Pull out every line of the rows that contains the string "kern", and copy each one unchanged.

___

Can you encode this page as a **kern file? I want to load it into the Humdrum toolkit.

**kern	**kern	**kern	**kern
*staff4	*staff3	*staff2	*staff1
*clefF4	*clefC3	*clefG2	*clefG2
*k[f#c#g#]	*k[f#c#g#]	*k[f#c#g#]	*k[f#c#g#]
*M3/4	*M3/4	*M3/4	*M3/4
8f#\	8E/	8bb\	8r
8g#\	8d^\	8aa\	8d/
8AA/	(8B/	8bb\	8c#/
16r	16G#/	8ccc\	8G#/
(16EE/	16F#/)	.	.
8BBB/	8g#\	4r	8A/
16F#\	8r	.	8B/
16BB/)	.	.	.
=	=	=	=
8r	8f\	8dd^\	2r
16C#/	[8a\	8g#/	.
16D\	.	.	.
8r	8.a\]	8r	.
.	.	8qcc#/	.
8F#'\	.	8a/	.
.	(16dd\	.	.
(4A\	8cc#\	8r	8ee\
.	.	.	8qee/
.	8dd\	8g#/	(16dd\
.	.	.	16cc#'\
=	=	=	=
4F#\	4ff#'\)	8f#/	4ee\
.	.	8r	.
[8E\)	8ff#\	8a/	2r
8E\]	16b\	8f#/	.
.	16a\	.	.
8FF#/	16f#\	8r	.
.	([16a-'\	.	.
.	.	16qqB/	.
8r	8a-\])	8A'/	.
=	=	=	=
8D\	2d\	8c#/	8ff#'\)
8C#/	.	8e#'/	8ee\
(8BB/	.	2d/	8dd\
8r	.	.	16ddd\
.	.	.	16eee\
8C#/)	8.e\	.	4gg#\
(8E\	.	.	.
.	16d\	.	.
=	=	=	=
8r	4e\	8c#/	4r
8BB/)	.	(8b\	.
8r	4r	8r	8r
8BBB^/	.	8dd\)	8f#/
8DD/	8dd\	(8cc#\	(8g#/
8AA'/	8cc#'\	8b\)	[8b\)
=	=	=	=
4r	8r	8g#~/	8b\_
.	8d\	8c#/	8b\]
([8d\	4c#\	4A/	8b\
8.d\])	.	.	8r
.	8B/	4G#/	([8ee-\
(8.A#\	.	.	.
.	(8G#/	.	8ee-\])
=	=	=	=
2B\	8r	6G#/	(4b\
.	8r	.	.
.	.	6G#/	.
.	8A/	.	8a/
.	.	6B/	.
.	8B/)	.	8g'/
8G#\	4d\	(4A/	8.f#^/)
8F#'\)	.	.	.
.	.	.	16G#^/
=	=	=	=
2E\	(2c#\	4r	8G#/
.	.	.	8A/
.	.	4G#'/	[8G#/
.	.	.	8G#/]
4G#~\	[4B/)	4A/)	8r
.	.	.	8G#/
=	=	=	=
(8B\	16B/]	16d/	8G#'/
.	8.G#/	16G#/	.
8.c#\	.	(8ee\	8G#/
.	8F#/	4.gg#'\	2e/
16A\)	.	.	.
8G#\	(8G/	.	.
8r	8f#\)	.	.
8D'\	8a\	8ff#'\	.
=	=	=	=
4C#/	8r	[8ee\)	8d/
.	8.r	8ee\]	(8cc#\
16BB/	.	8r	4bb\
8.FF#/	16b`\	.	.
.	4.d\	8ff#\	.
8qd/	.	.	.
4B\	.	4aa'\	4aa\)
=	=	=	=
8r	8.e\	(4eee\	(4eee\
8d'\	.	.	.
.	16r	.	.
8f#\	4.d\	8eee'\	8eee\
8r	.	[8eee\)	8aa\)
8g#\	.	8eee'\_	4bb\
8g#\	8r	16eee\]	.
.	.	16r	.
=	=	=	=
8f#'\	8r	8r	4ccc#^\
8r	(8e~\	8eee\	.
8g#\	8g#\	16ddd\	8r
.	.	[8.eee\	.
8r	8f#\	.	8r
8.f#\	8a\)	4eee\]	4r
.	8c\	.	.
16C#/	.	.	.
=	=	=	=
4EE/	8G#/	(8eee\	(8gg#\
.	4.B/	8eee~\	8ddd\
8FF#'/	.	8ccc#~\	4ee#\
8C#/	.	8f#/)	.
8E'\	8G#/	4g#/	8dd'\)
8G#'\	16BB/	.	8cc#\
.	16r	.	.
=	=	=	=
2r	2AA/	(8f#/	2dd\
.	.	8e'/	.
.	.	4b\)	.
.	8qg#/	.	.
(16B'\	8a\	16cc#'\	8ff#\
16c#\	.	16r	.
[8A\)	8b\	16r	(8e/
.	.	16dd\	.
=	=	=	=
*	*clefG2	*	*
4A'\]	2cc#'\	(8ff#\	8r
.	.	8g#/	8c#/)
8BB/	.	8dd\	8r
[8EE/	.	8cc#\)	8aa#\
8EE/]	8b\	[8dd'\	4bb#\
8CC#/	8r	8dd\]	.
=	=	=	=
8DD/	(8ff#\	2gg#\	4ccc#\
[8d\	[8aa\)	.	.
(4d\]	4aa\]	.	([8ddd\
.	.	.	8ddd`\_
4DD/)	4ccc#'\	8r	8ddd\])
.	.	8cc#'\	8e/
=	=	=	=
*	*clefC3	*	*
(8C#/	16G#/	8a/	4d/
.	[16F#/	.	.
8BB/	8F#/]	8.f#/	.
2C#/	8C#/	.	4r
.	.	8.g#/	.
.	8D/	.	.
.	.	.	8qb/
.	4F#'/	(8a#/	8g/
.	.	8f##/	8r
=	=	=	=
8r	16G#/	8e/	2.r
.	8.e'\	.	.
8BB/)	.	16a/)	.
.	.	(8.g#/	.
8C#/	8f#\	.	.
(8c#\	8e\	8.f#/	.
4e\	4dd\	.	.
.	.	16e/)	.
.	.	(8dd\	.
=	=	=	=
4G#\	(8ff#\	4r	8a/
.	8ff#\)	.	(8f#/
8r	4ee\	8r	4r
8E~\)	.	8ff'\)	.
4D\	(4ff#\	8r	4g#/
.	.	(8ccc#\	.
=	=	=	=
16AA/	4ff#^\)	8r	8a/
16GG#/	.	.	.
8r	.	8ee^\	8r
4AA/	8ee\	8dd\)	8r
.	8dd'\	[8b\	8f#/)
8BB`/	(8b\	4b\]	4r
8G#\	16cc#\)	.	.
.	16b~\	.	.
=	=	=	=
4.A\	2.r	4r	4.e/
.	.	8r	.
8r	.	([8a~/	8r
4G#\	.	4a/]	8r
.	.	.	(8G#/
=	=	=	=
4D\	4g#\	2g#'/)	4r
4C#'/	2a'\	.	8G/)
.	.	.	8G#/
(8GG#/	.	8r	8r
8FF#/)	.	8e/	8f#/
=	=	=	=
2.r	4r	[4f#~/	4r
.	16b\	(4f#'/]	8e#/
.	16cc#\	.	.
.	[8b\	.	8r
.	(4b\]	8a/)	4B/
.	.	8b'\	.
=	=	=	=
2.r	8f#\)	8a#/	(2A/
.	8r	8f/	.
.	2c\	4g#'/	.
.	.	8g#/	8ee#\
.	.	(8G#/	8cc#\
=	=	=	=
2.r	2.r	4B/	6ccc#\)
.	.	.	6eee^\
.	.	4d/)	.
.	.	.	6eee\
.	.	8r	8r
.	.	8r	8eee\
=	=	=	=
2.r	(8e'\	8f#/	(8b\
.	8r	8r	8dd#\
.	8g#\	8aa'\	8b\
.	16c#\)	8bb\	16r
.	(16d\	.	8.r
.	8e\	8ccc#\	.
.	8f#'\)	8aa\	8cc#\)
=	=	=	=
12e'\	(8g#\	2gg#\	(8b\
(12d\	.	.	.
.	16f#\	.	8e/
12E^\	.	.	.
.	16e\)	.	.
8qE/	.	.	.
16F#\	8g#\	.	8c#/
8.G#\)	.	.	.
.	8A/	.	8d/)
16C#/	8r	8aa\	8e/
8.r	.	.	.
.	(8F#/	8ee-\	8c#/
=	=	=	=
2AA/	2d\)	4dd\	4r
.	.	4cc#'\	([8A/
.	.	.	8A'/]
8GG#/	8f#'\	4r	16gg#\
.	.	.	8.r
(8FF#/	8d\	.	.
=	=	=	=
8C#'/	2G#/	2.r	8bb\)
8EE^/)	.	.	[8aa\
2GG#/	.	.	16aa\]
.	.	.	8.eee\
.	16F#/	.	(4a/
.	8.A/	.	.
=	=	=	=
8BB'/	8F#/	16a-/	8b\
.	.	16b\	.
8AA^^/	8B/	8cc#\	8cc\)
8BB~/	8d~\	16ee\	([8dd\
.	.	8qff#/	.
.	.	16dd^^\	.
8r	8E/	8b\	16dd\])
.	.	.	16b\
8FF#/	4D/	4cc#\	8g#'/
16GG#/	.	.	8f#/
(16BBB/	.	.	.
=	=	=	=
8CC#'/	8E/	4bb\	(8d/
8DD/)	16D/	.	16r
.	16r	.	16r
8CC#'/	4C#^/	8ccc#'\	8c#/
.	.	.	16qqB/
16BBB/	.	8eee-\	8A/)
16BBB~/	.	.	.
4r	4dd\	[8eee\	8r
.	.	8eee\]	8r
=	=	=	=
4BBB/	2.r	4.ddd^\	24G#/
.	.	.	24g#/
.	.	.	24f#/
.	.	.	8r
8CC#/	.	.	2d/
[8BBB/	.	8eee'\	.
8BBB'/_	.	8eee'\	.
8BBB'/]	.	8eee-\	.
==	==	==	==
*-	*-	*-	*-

___

WRITTEN SOLUTION:
Can you encode this page as a **kern file? I want to load it into the Humdrum toolkit.
**kern	**kern	**kern	**kern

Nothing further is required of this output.